▸ **ACTIVITY**
Could every line of the listing be output exactly, with the pictures skipped?

▸ **GIVEN DATA**
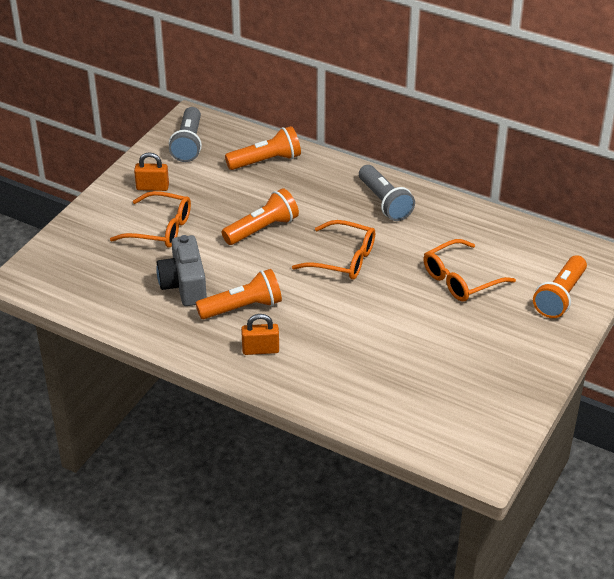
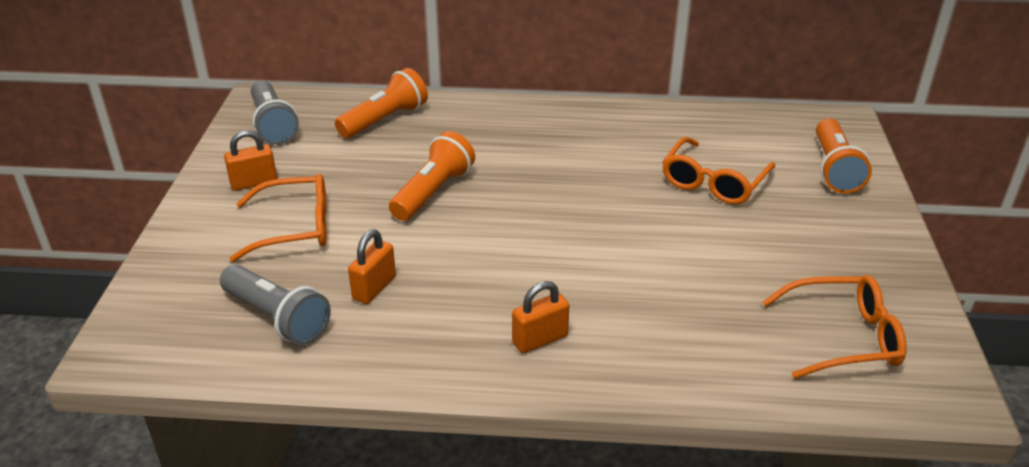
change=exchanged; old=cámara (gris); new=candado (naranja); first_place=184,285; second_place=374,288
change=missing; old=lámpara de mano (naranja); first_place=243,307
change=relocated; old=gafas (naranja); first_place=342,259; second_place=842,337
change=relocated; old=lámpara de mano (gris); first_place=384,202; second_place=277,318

▸ **RESULT**
change=exchanged; old=cámara (gris); new=candado (naranja); first_place=184,285; second_place=374,288
change=missing; old=lámpara de mano (naranja); first_place=243,307
change=relocated; old=gafas (naranja); first_place=342,259; second_place=842,337
change=relocated; old=lámpara de mano (gris); first_place=384,202; second_place=277,318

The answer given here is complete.